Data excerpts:

⁂

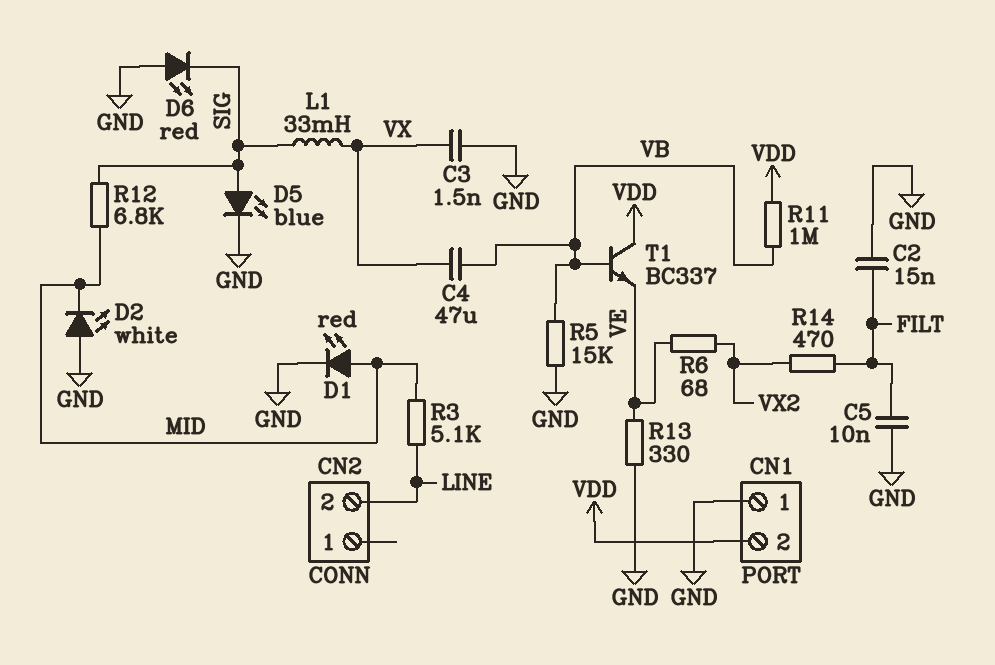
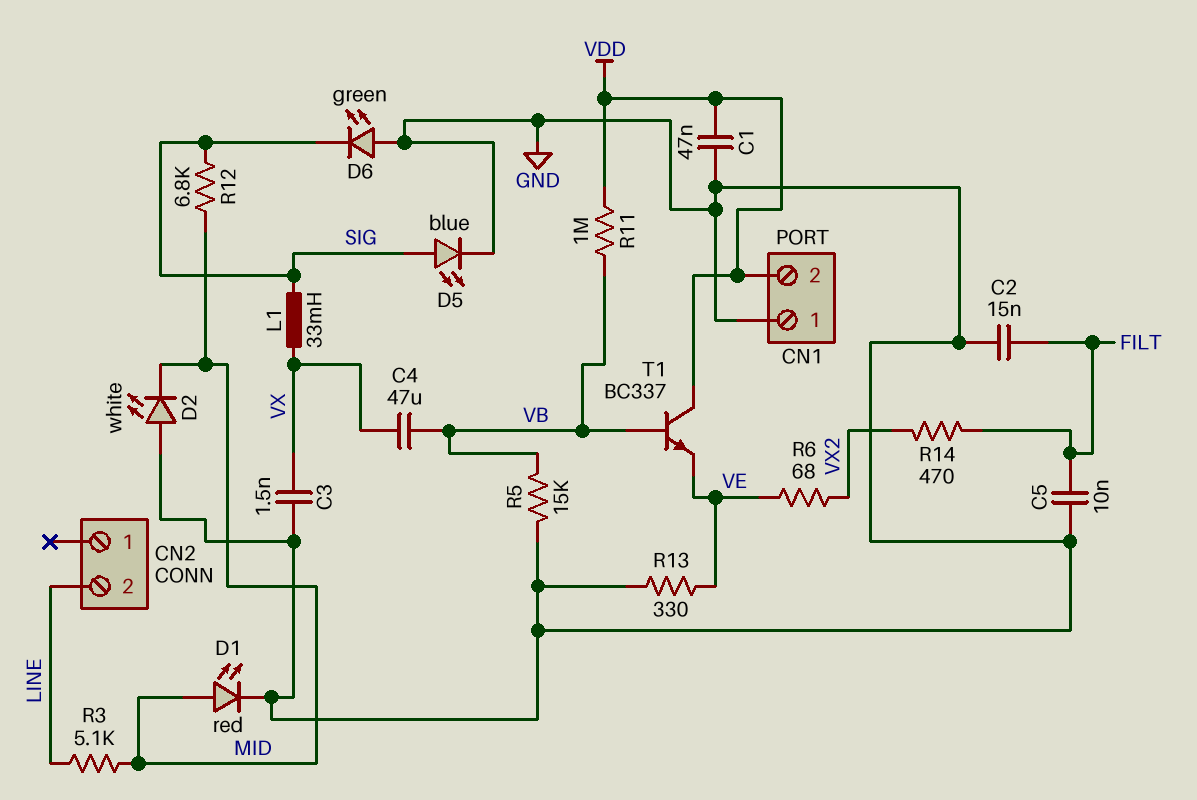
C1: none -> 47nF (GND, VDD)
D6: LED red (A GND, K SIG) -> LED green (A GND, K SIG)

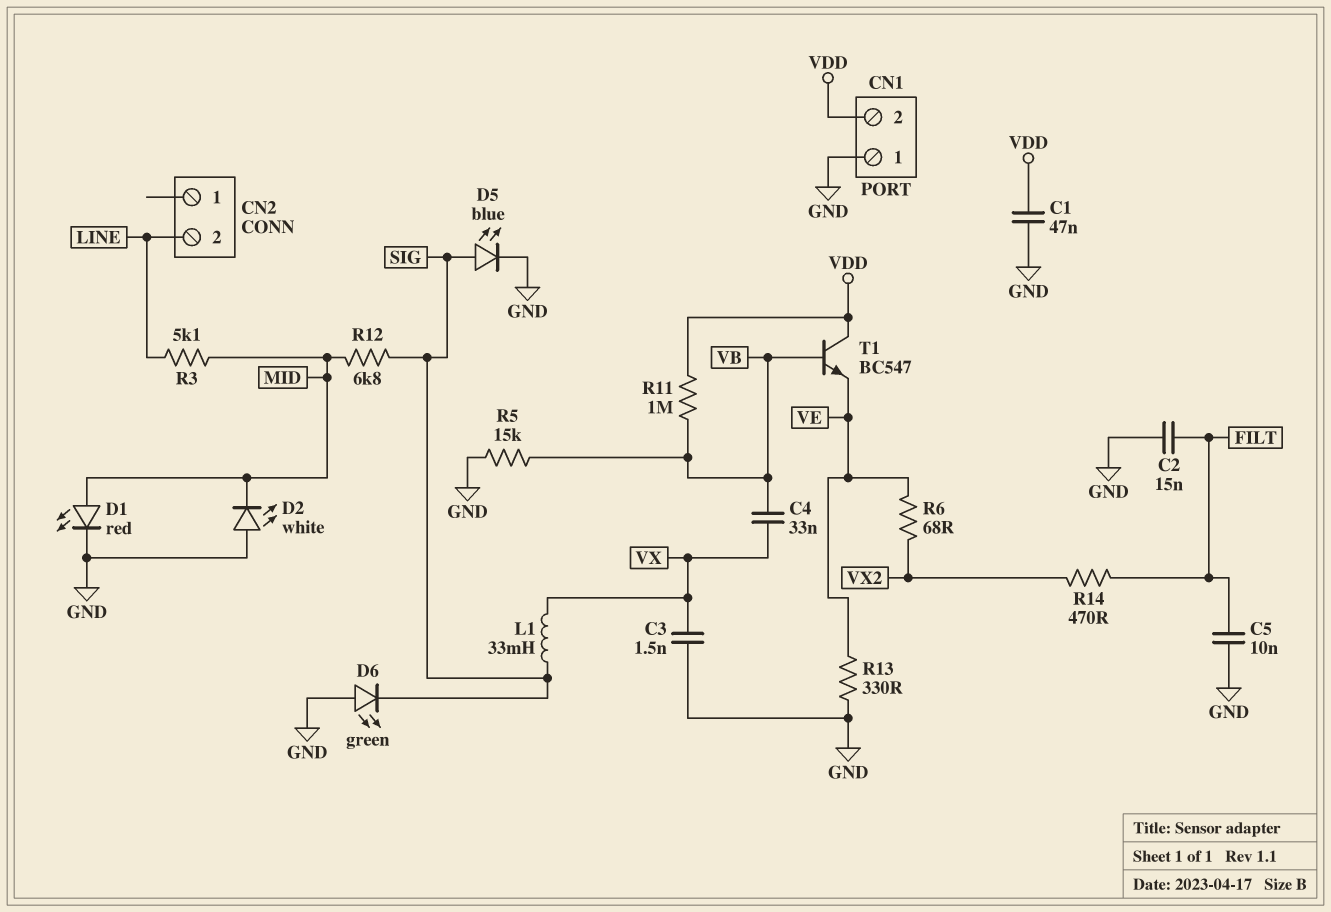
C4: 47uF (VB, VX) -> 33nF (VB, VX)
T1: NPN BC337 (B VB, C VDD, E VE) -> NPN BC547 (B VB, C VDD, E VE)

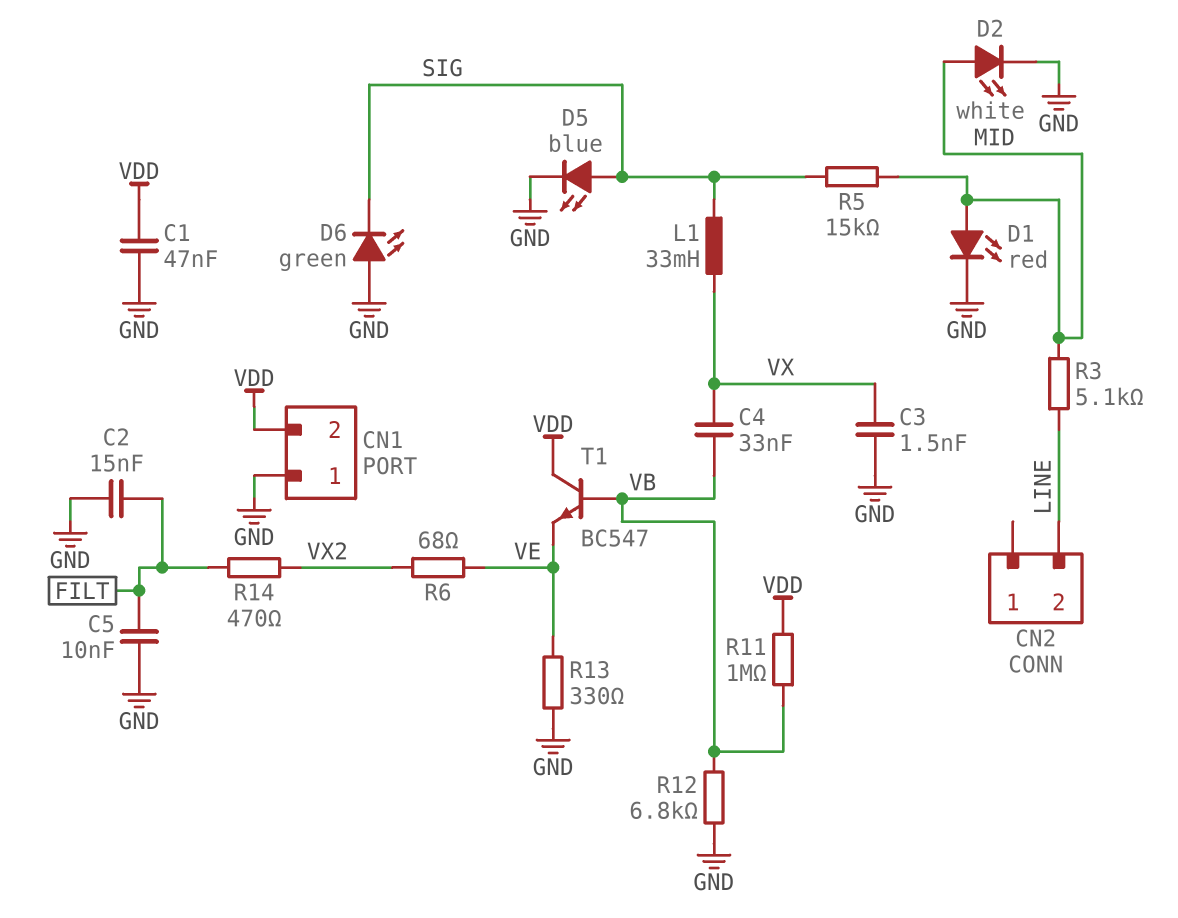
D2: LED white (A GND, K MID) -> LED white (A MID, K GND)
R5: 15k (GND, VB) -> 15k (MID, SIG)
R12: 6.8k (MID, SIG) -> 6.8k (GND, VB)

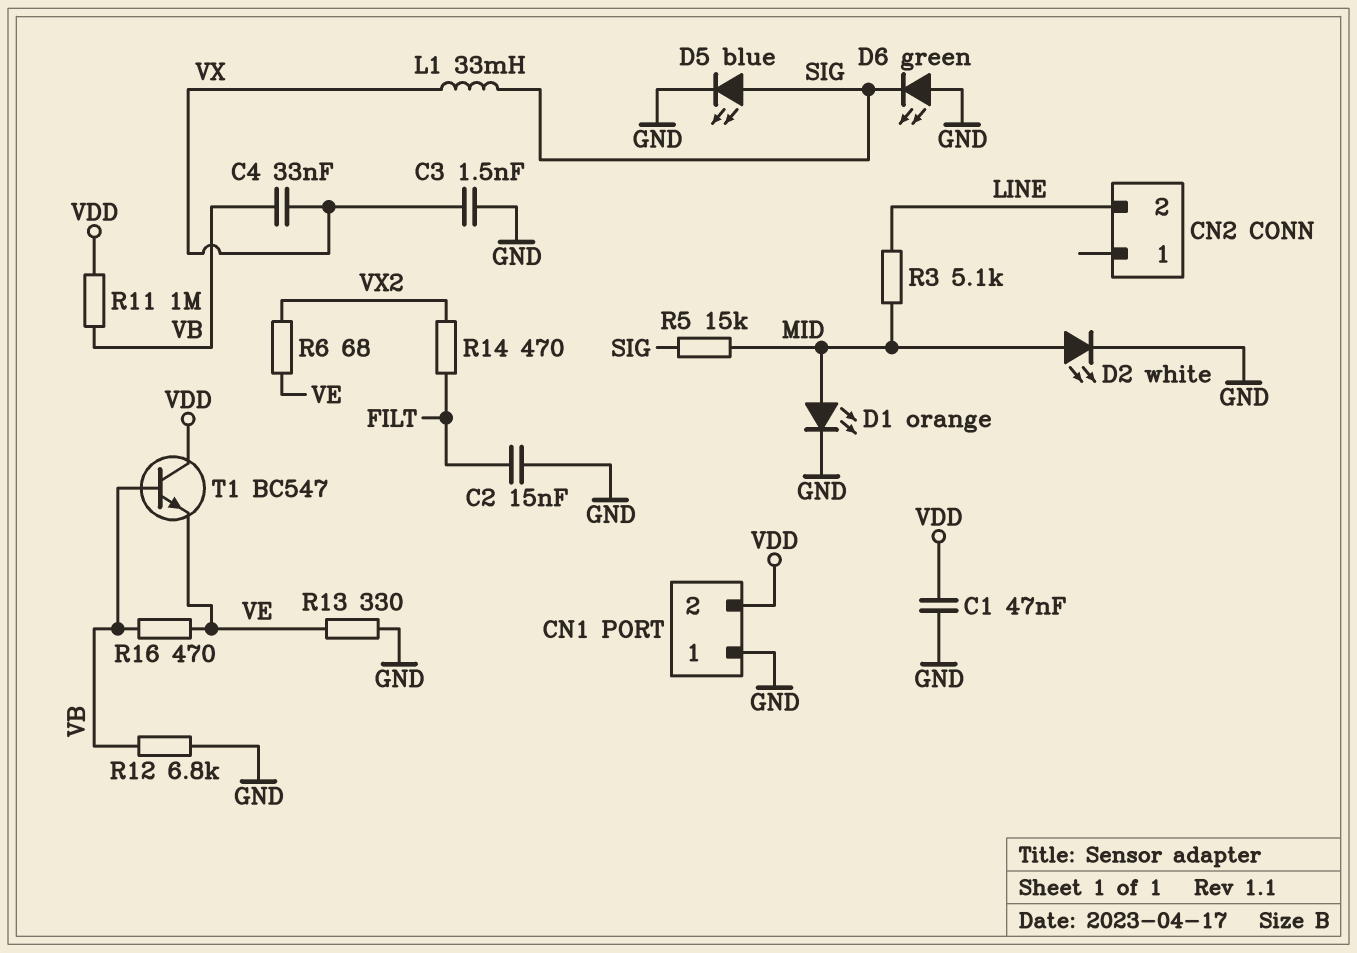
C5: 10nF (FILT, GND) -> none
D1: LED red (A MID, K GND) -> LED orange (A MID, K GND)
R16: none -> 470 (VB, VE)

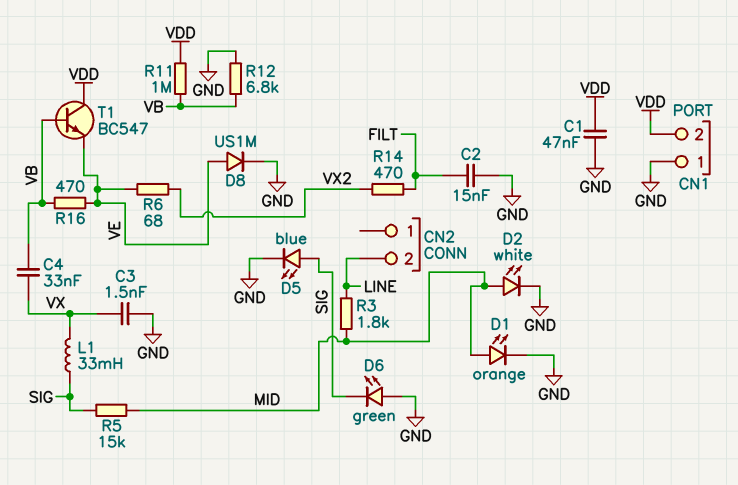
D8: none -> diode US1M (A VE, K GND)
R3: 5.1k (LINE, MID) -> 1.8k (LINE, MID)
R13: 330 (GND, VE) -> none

⁂

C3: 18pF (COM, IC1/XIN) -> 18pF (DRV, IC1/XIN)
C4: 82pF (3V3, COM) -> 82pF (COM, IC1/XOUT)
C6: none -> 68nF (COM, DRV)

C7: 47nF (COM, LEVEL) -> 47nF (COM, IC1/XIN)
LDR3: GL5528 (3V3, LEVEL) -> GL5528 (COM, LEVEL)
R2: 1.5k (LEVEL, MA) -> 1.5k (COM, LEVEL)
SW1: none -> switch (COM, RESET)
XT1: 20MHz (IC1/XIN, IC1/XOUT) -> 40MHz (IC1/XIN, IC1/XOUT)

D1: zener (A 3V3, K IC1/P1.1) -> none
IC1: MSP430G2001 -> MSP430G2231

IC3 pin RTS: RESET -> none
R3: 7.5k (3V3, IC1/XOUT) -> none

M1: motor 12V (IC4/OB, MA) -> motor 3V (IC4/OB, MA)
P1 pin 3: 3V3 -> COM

⁂

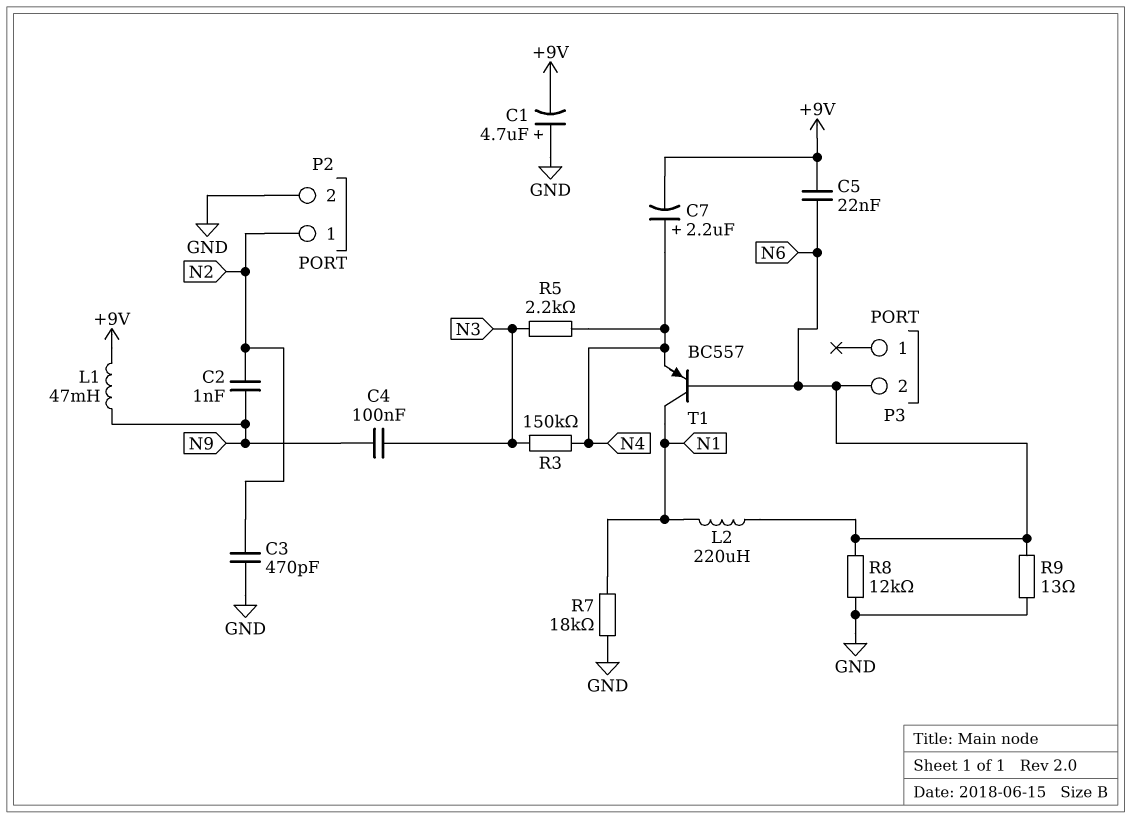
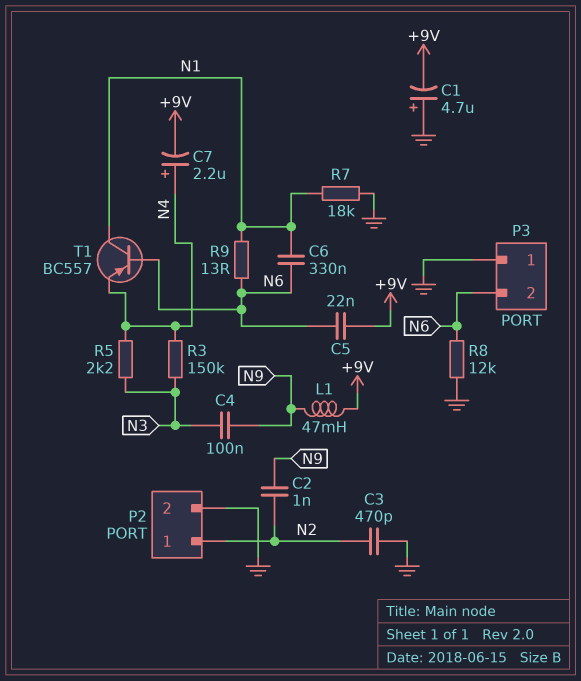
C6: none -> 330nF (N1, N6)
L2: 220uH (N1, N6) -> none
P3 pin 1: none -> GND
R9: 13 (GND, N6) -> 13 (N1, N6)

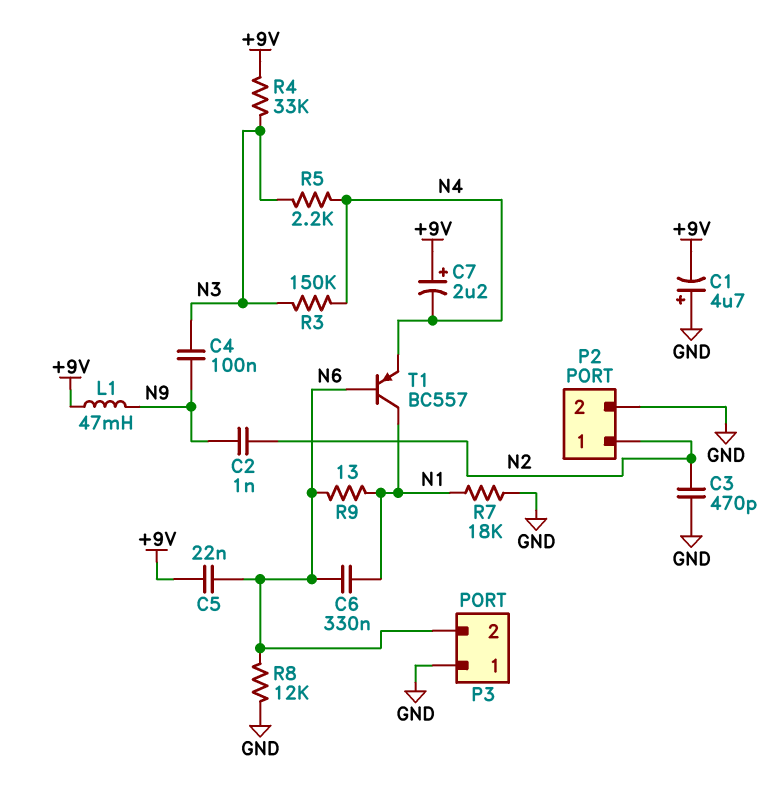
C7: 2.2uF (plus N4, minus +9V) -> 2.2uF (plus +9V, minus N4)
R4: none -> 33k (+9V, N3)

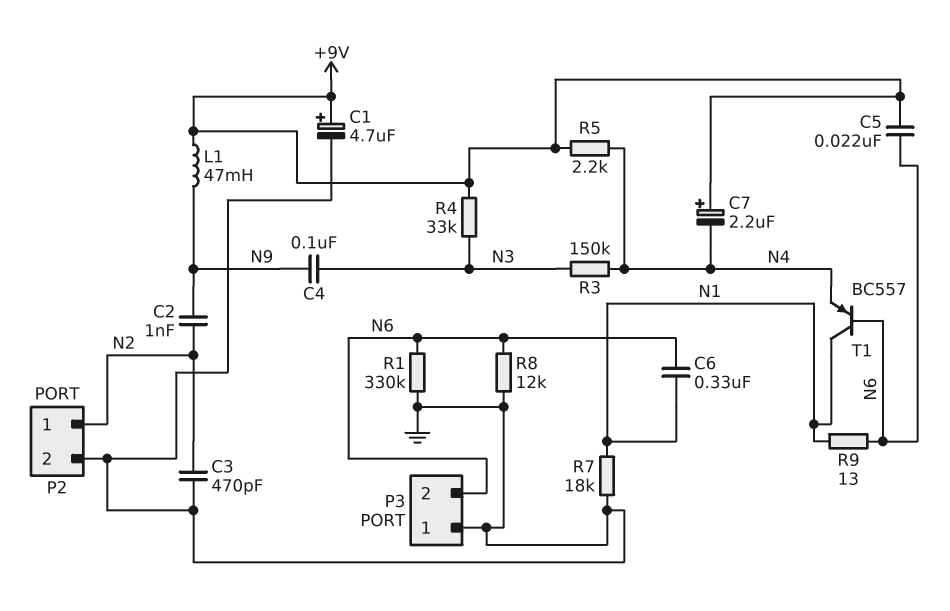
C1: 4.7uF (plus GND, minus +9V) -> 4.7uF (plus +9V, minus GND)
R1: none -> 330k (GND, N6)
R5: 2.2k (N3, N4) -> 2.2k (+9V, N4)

⁂

Above are entries with pictures among them. Write out exactly the lines from the one containing "C7: 2.2uF (plus" through the one containing "R5: 2.2k (N3, N4) -> 2.2k (+9V, N4)", ends included, and leave those pictures out.

C7: 2.2uF (plus N4, minus +9V) -> 2.2uF (plus +9V, minus N4)
R4: none -> 33k (+9V, N3)

C1: 4.7uF (plus GND, minus +9V) -> 4.7uF (plus +9V, minus GND)
R1: none -> 330k (GND, N6)
R5: 2.2k (N3, N4) -> 2.2k (+9V, N4)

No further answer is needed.